Shape position updates ->
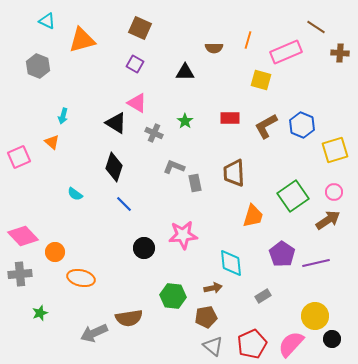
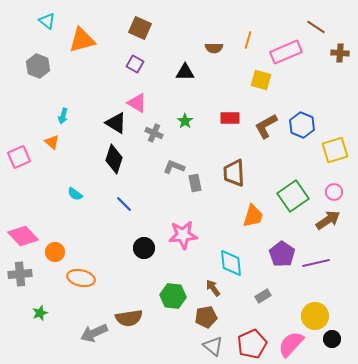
cyan triangle at (47, 21): rotated 12 degrees clockwise
black diamond at (114, 167): moved 8 px up
brown arrow at (213, 288): rotated 114 degrees counterclockwise
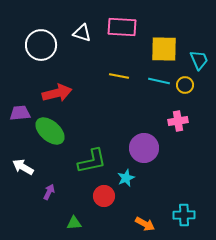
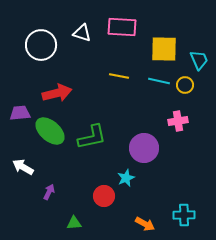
green L-shape: moved 24 px up
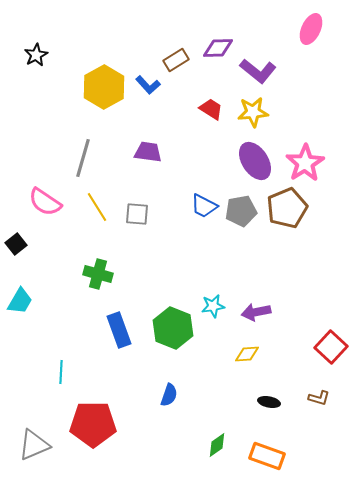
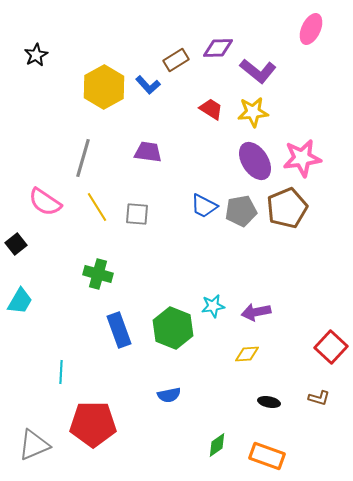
pink star: moved 3 px left, 5 px up; rotated 24 degrees clockwise
blue semicircle: rotated 60 degrees clockwise
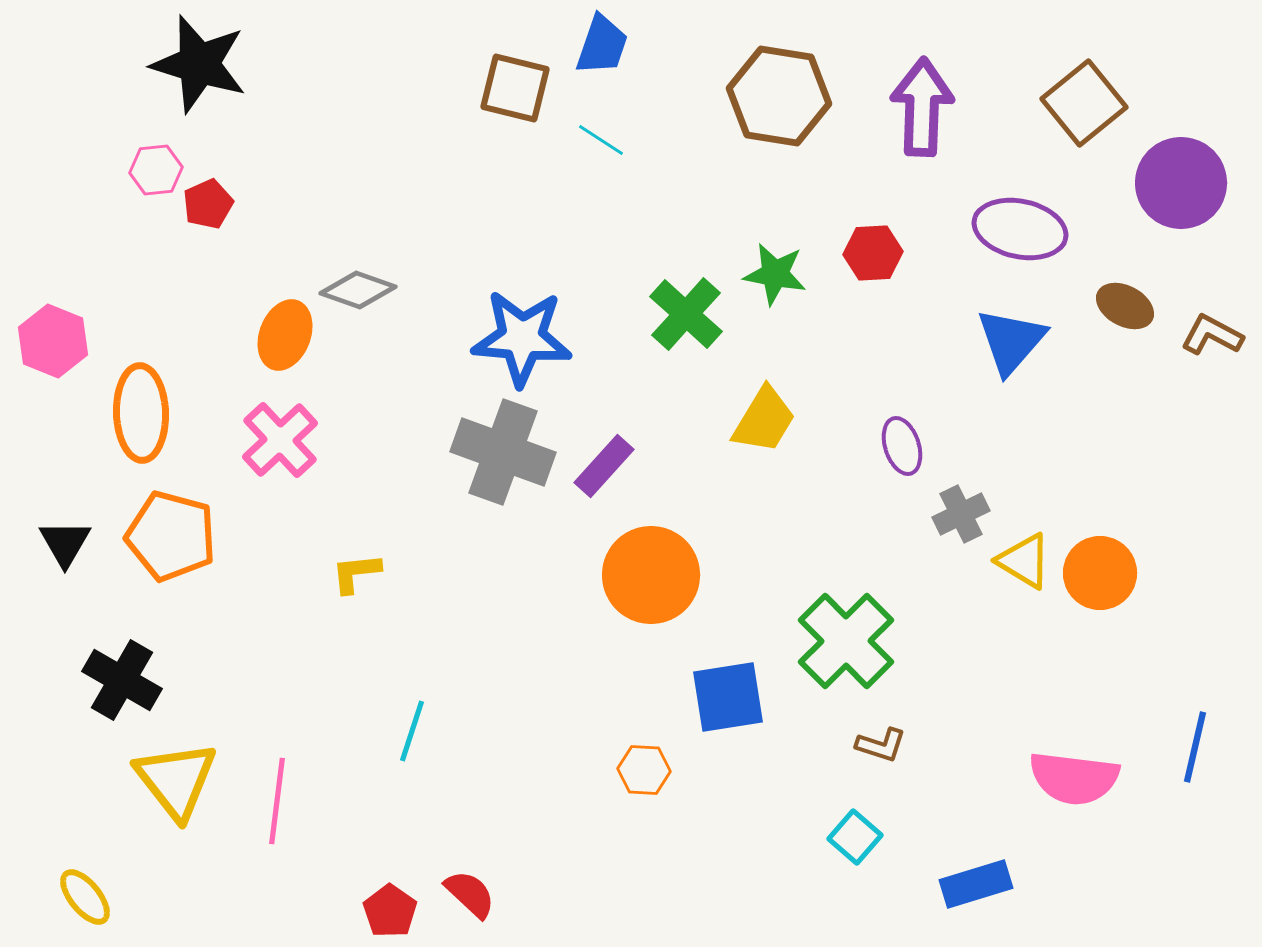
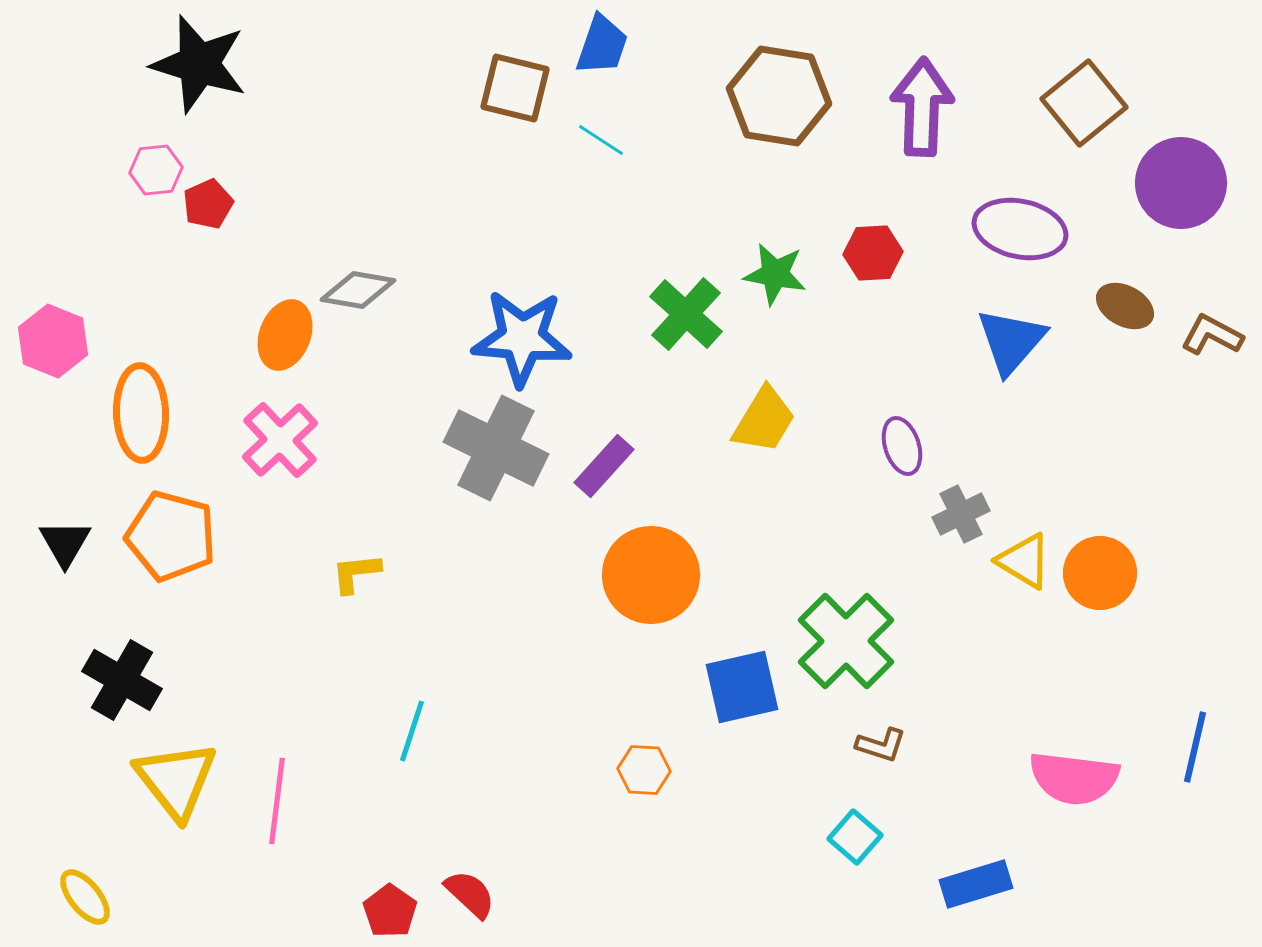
gray diamond at (358, 290): rotated 10 degrees counterclockwise
gray cross at (503, 452): moved 7 px left, 4 px up; rotated 6 degrees clockwise
blue square at (728, 697): moved 14 px right, 10 px up; rotated 4 degrees counterclockwise
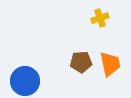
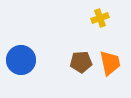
orange trapezoid: moved 1 px up
blue circle: moved 4 px left, 21 px up
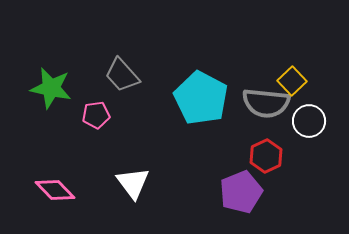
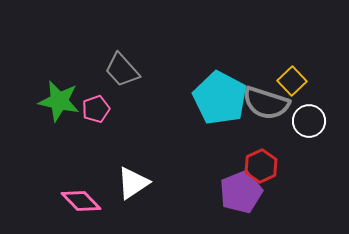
gray trapezoid: moved 5 px up
green star: moved 8 px right, 13 px down
cyan pentagon: moved 19 px right
gray semicircle: rotated 12 degrees clockwise
pink pentagon: moved 6 px up; rotated 12 degrees counterclockwise
red hexagon: moved 5 px left, 10 px down
white triangle: rotated 33 degrees clockwise
pink diamond: moved 26 px right, 11 px down
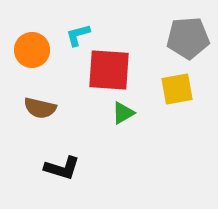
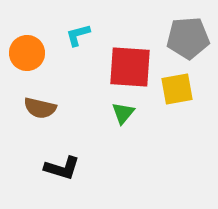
orange circle: moved 5 px left, 3 px down
red square: moved 21 px right, 3 px up
green triangle: rotated 20 degrees counterclockwise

About this exercise ->
Word for word, reproduce all the data, but not the pictures.

Response area ->
cyan triangle at (47, 21): rotated 12 degrees clockwise
black diamond at (114, 167): moved 8 px up
brown arrow at (213, 288): rotated 114 degrees counterclockwise
green L-shape: moved 24 px up
pink star: moved 3 px left, 5 px up; rotated 24 degrees clockwise
blue semicircle: rotated 60 degrees clockwise
gray diamond at (358, 290): rotated 10 degrees counterclockwise
gray cross at (503, 452): moved 7 px left, 4 px up; rotated 6 degrees clockwise
blue square at (728, 697): moved 14 px right, 10 px up; rotated 4 degrees counterclockwise
orange trapezoid: moved 1 px up
blue circle: moved 4 px left, 21 px up
gray trapezoid: moved 5 px up
green star: moved 8 px right, 13 px down
cyan pentagon: moved 19 px right
gray semicircle: rotated 12 degrees clockwise
pink pentagon: moved 6 px up; rotated 12 degrees counterclockwise
red hexagon: moved 5 px left, 10 px down
white triangle: rotated 33 degrees clockwise
pink diamond: moved 26 px right, 11 px down
orange circle: moved 5 px left, 3 px down
red square: moved 21 px right, 3 px up
green triangle: rotated 20 degrees counterclockwise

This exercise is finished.